Action item |
Line by line, set down all the data below exactly, omitting any picture.

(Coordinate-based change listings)

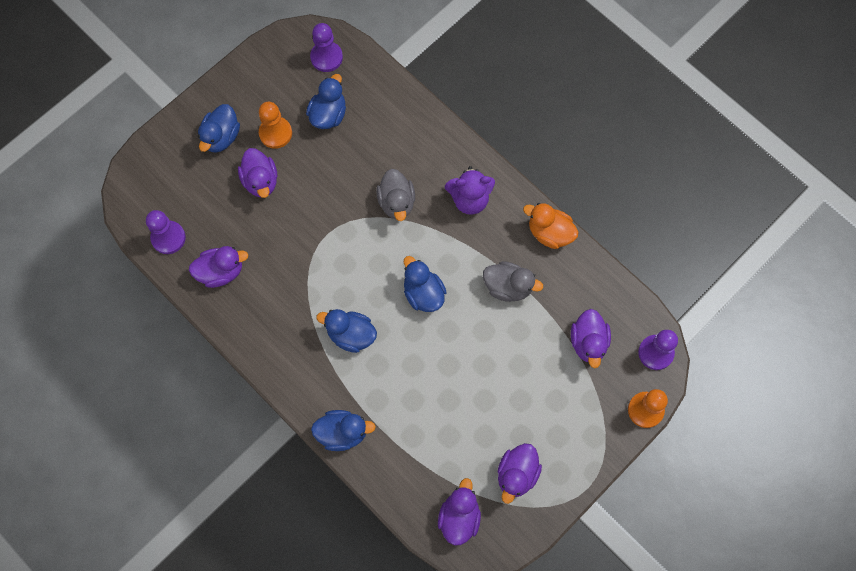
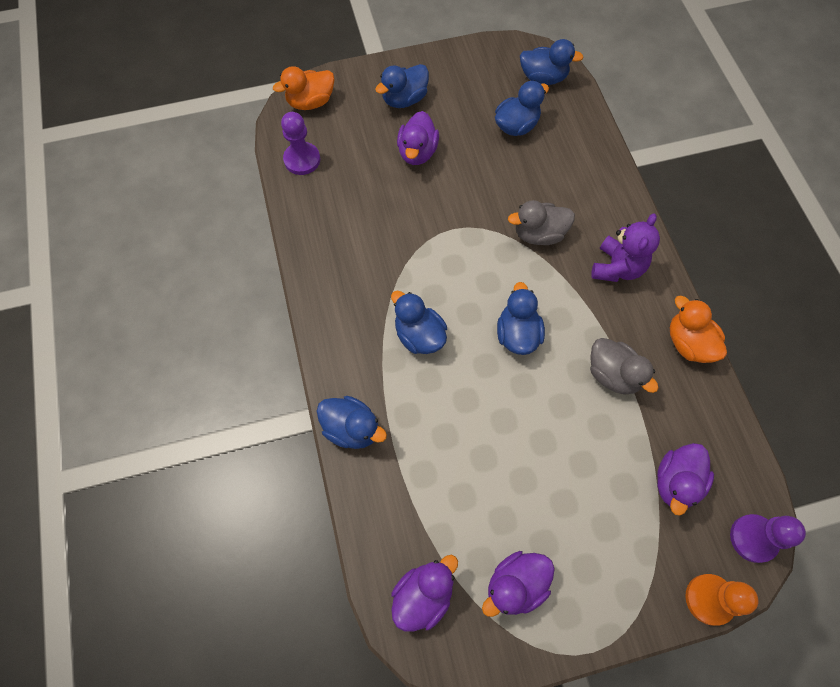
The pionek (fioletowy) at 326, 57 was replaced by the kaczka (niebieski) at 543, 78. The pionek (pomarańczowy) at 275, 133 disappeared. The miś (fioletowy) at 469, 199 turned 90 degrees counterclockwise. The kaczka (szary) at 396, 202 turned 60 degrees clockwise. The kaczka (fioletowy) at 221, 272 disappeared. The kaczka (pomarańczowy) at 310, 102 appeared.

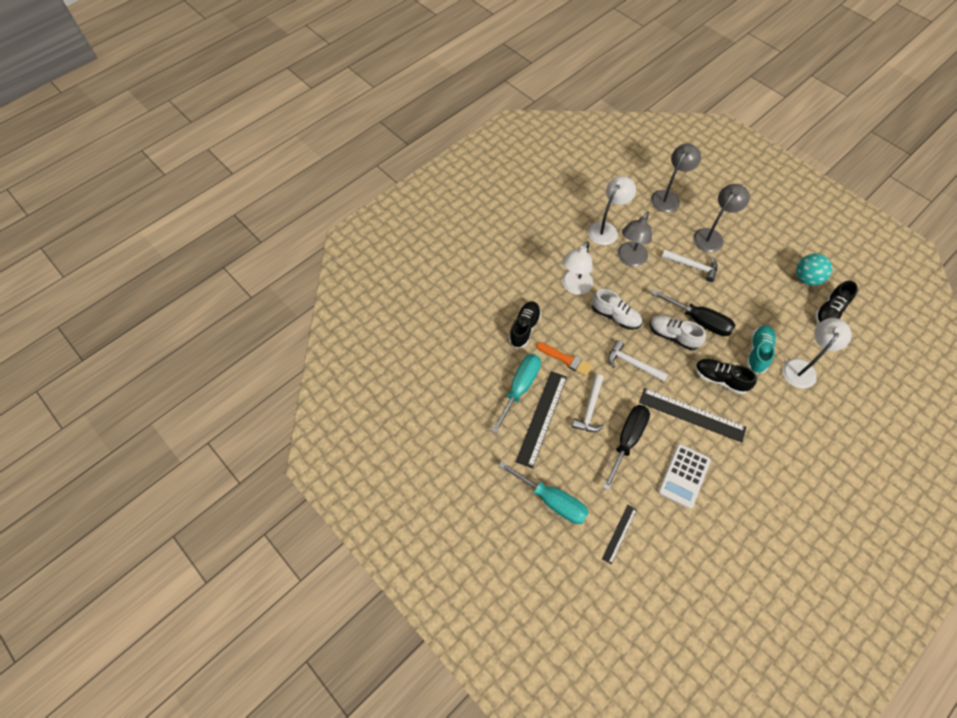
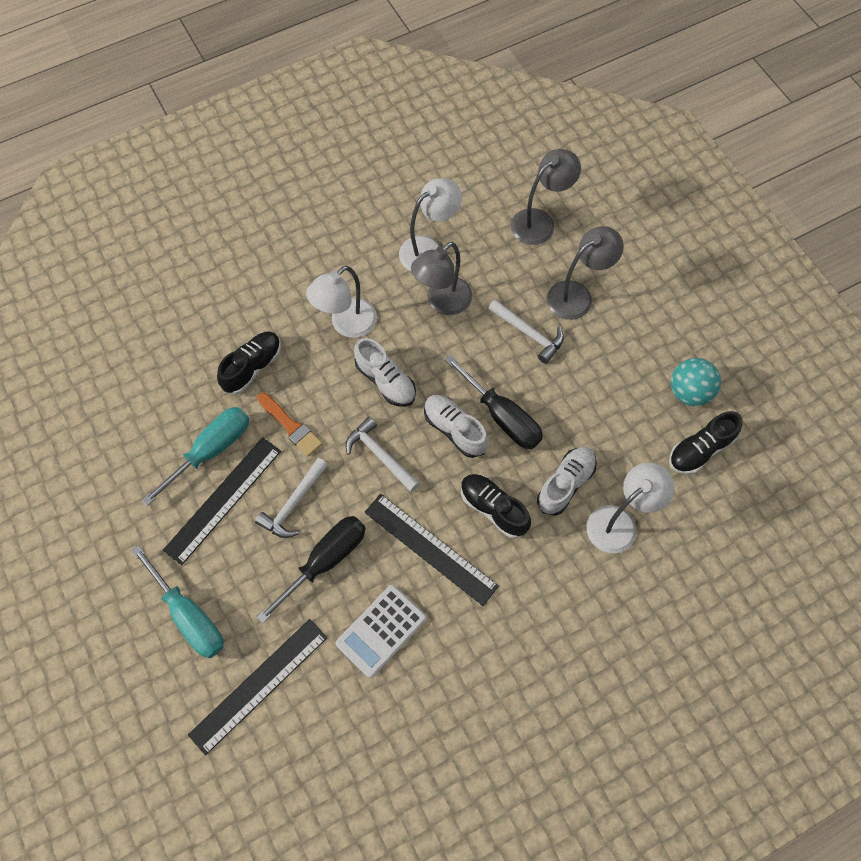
The but (turkusowy) at 758, 352 became the but (biały) at 565, 484. The linijka (czarny) at 619, 533 changed to 1.85 times the size.

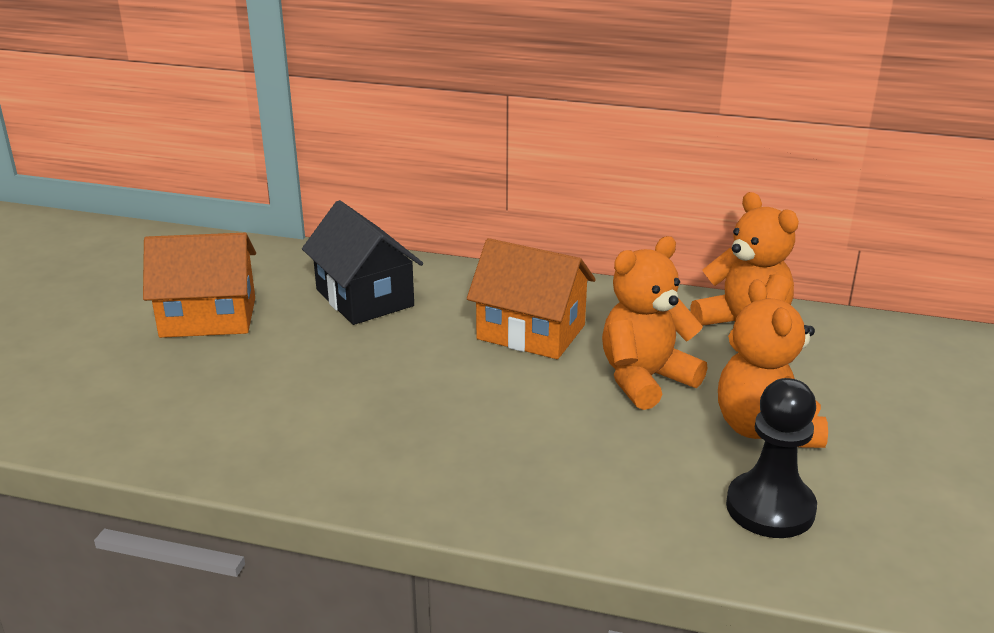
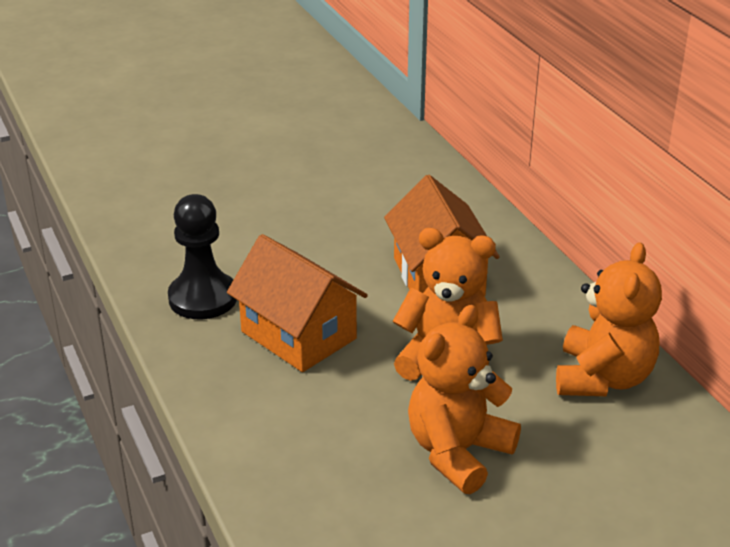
The domek (czarny) at 365, 298 disappeared. The domek (pomarańczowy) moved from 208, 317 to 298, 335. The pionek (czarny) moved from 770, 508 to 203, 298.

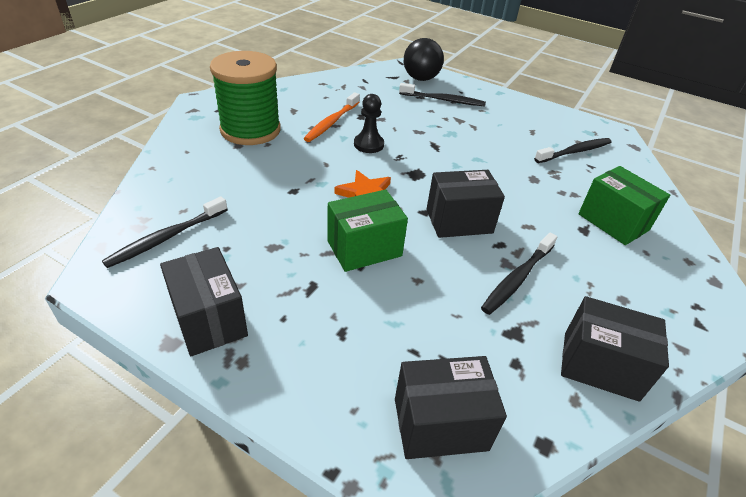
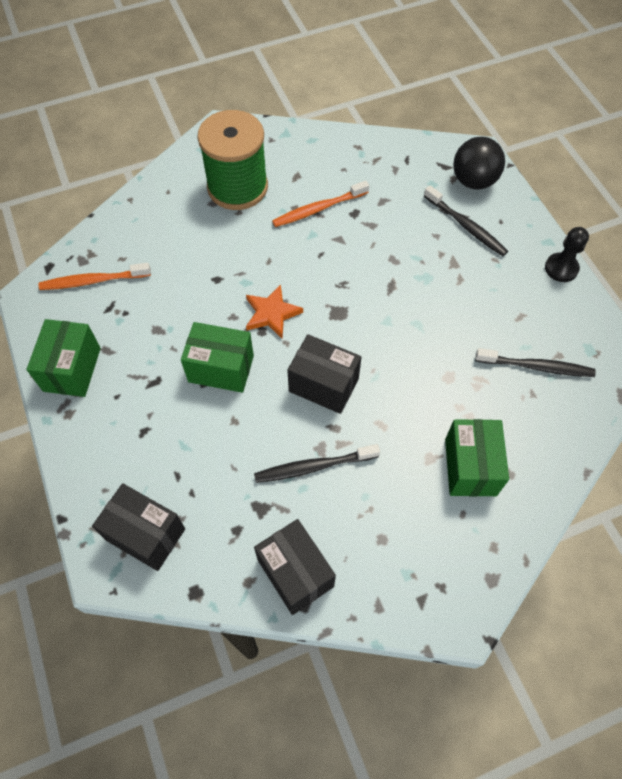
The pionek (czarny) moved from 368, 144 to 561, 268. The szczoteczka do zębów (czarny) at 167, 237 became the szczoteczka do zębów (pomarańczowy) at 94, 281. The pudełko (czarny) at 209, 319 became the pudełko (zielony) at 72, 369.

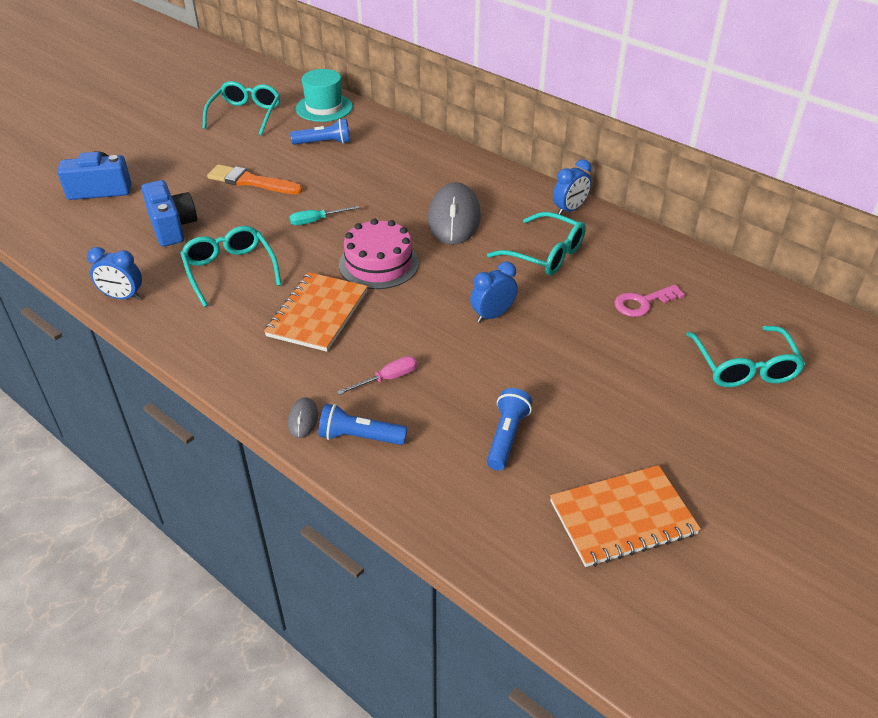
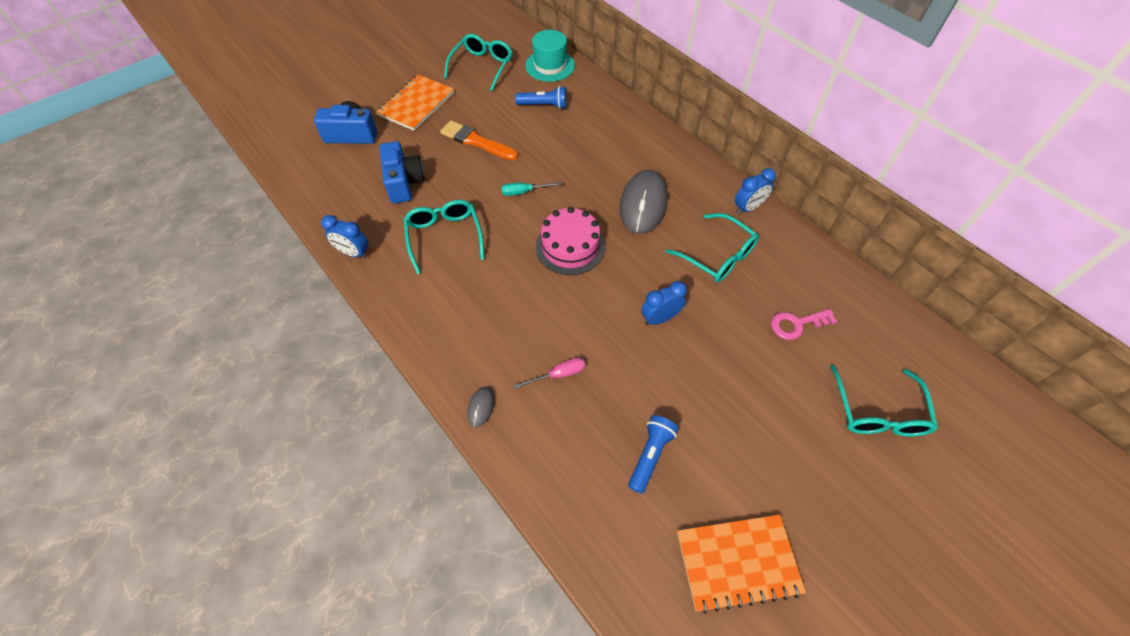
The zeszyt (pomarańczowy) moved from 318, 313 to 416, 104. The latarka (niebieski) at 359, 437 disappeared.

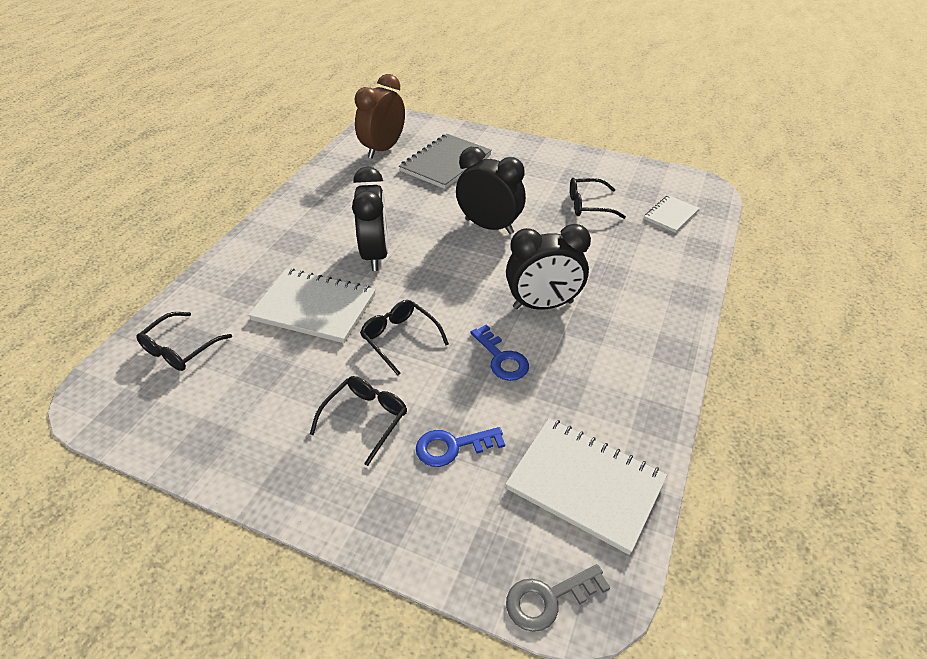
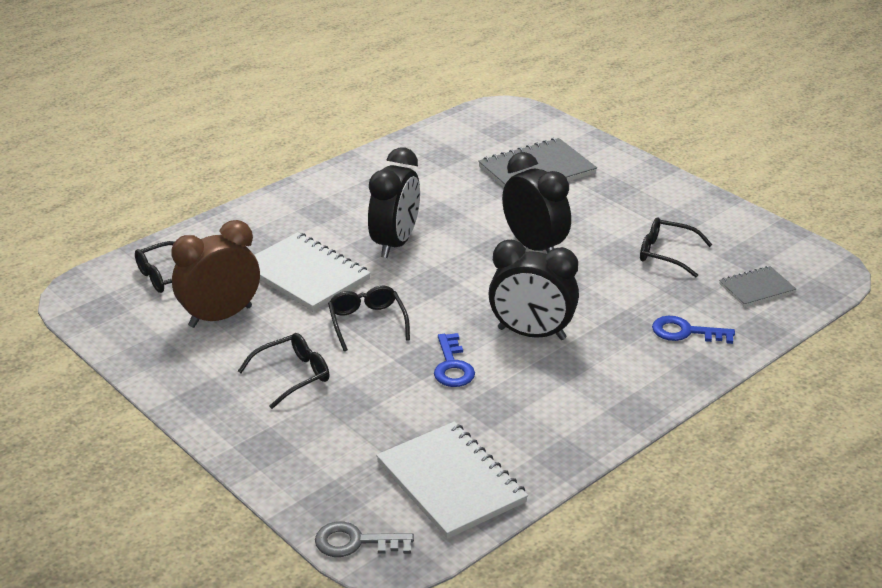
The budzik (brązowy) moved from 383, 149 to 220, 317. The zeszyt (biały) at 671, 215 became the zeszyt (szary) at 756, 288. The klucz (niebieski) moved from 452, 446 to 686, 332.

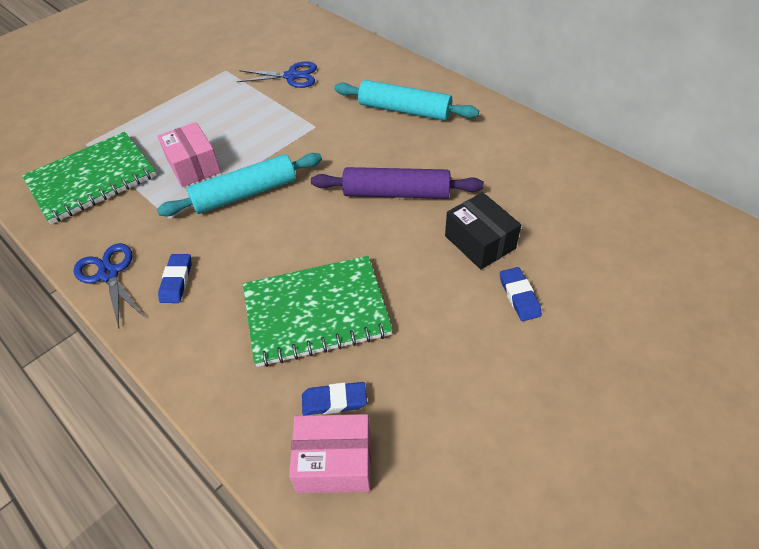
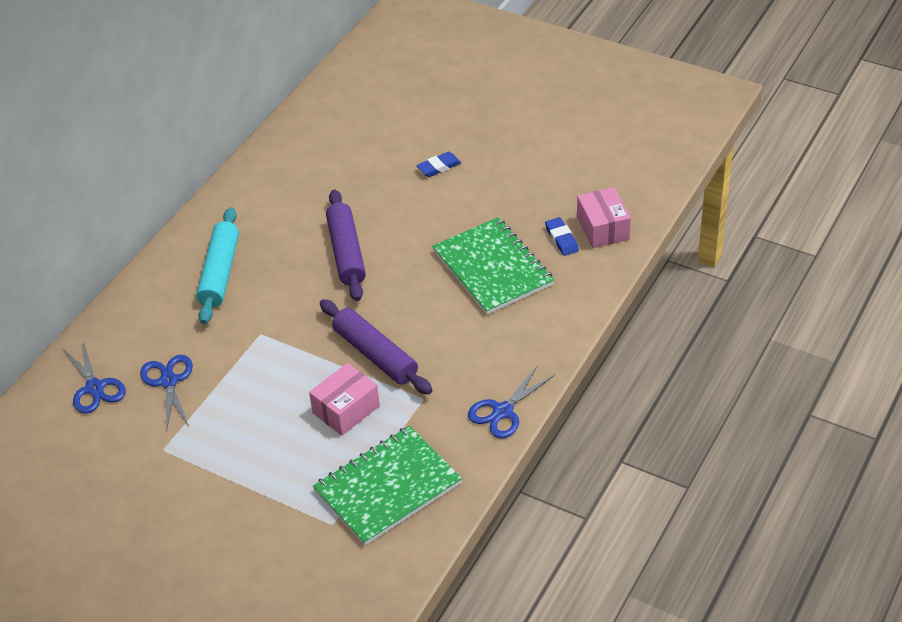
The zeszyt (zielony) at 92, 179 turned 75 degrees counterclockwise. The wałek do ciasta (turkusowy) at 245, 193 became the wałek do ciasta (fioletowy) at 375, 355. The pudełko (czarny) at 480, 242 disappeared. The gumka do mazania (niebieski) at 176, 281 disappeared. The nożyczki (niebieski) at 95, 388 appeared.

Answer for the task |
The pionek (fioletowy) at 326, 57 was replaced by the kaczka (niebieski) at 543, 78. The pionek (pomarańczowy) at 275, 133 disappeared. The miś (fioletowy) at 469, 199 turned 90 degrees counterclockwise. The kaczka (szary) at 396, 202 turned 60 degrees clockwise. The kaczka (fioletowy) at 221, 272 disappeared. The kaczka (pomarańczowy) at 310, 102 appeared.

The but (turkusowy) at 758, 352 became the but (biały) at 565, 484. The linijka (czarny) at 619, 533 changed to 1.85 times the size.

The domek (czarny) at 365, 298 disappeared. The domek (pomarańczowy) moved from 208, 317 to 298, 335. The pionek (czarny) moved from 770, 508 to 203, 298.

The pionek (czarny) moved from 368, 144 to 561, 268. The szczoteczka do zębów (czarny) at 167, 237 became the szczoteczka do zębów (pomarańczowy) at 94, 281. The pudełko (czarny) at 209, 319 became the pudełko (zielony) at 72, 369.

The zeszyt (pomarańczowy) moved from 318, 313 to 416, 104. The latarka (niebieski) at 359, 437 disappeared.

The budzik (brązowy) moved from 383, 149 to 220, 317. The zeszyt (biały) at 671, 215 became the zeszyt (szary) at 756, 288. The klucz (niebieski) moved from 452, 446 to 686, 332.

The zeszyt (zielony) at 92, 179 turned 75 degrees counterclockwise. The wałek do ciasta (turkusowy) at 245, 193 became the wałek do ciasta (fioletowy) at 375, 355. The pudełko (czarny) at 480, 242 disappeared. The gumka do mazania (niebieski) at 176, 281 disappeared. The nożyczki (niebieski) at 95, 388 appeared.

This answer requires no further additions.